In the listing below, the lines starting with the line with "first_place: [574, 124]" and going on through the line with "old: wallet (leaf-green)" are to be reproduced exactly, and only those.

Data provided.
────────────────────

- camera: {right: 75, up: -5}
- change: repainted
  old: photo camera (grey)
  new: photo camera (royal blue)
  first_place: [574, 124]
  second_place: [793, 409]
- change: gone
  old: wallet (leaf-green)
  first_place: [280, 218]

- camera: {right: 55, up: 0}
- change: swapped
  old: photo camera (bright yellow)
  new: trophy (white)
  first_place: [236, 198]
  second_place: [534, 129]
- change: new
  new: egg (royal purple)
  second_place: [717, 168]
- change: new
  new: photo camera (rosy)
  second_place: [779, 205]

────────────────────

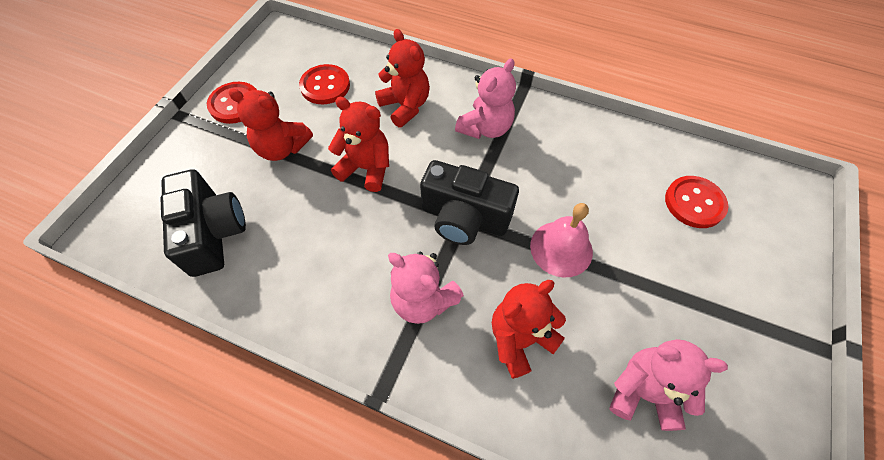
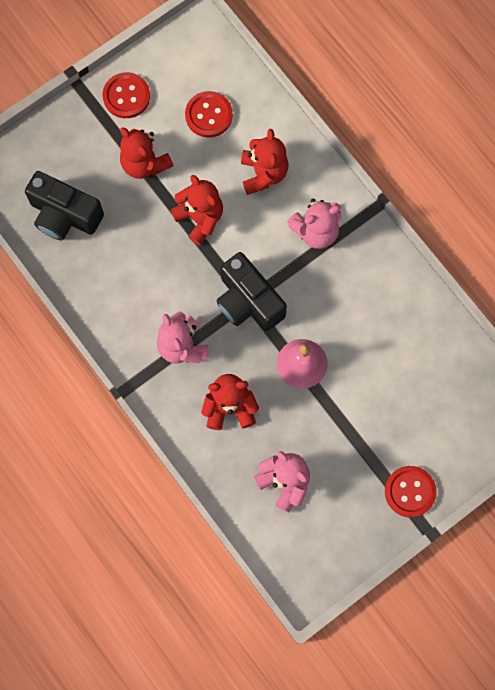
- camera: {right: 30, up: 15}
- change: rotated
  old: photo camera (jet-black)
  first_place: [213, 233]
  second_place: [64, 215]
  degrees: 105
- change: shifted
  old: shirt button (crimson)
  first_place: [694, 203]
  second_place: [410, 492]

────────────────────

Finished task.
  first_place: [574, 124]
  second_place: [793, 409]
- change: gone
  old: wallet (leaf-green)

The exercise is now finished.